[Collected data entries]
..............................
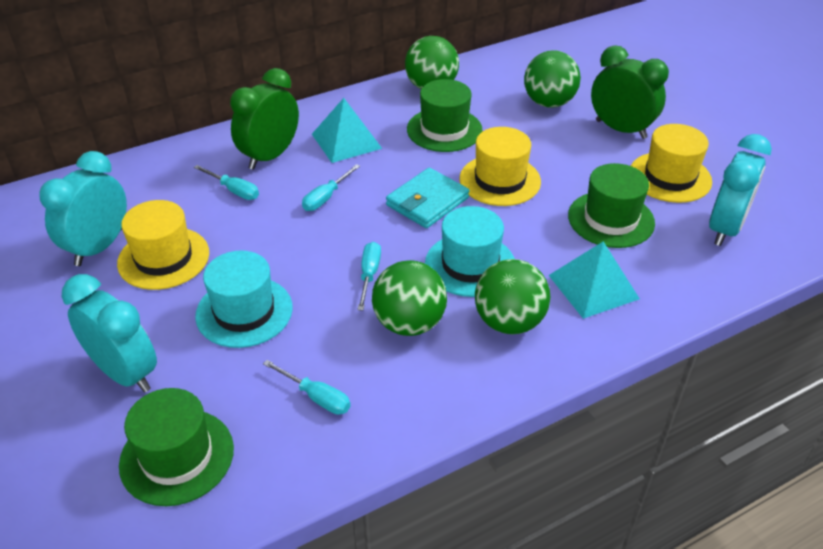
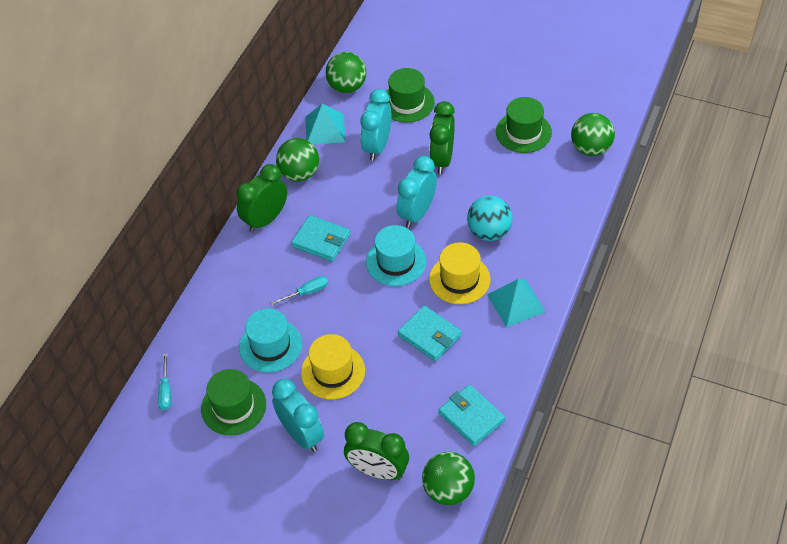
green clock: 2 -> 3
turquoise ball: 0 -> 1
turquoise screwdriver: 4 -> 2
turquoise wallet: 1 -> 3
yellow hat: 3 -> 2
..............................
» Description of the task: Without copying any images, transcribe the records exactly as they stand.

» Problem solution:
green clock: 2 -> 3
turquoise ball: 0 -> 1
turquoise screwdriver: 4 -> 2
turquoise wallet: 1 -> 3
yellow hat: 3 -> 2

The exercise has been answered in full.